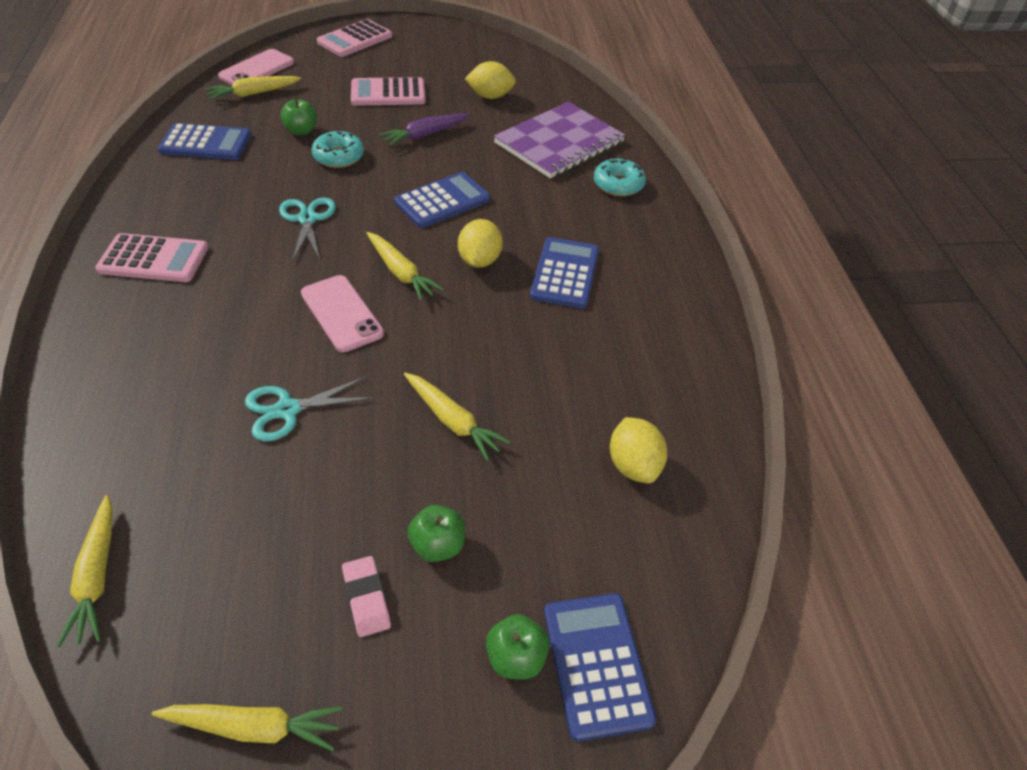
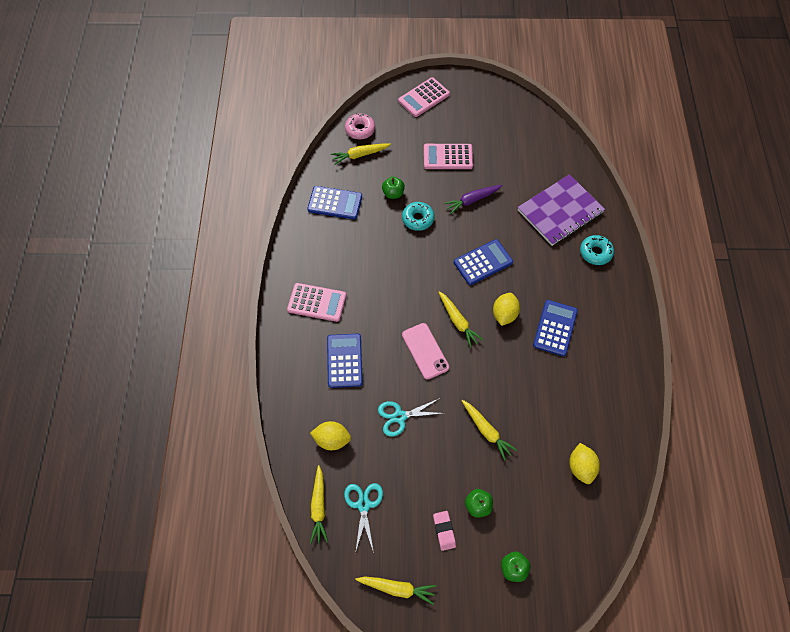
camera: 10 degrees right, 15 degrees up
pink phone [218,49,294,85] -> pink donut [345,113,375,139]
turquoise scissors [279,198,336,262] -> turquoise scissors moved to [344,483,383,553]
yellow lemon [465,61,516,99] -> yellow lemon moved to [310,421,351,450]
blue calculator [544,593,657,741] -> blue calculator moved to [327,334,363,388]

+---+

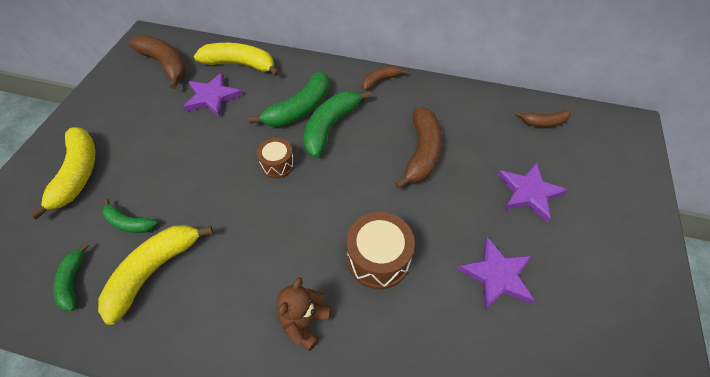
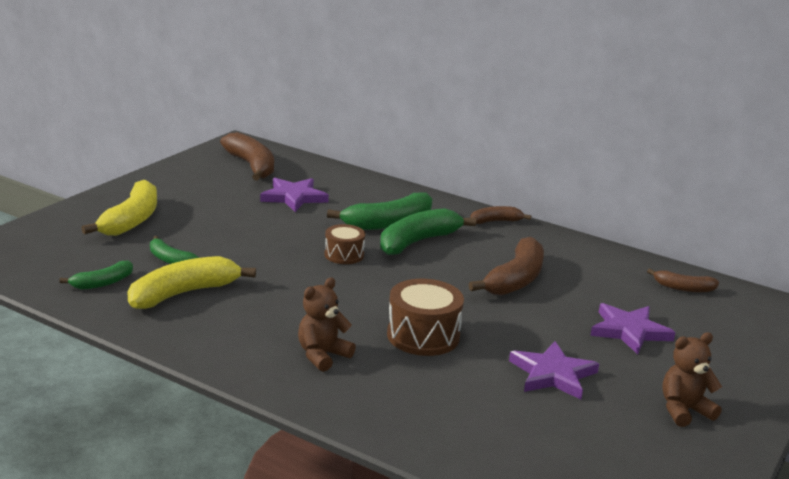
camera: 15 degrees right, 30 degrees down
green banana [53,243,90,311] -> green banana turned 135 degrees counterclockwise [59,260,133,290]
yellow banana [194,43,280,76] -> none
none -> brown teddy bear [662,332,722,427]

+---+

» **What is needed**: Check every line above for the string "banana", and copy the ones that have it.

» **Written reply**:
green banana [53,243,90,311] -> green banana turned 135 degrees counterclockwise [59,260,133,290]
yellow banana [194,43,280,76] -> none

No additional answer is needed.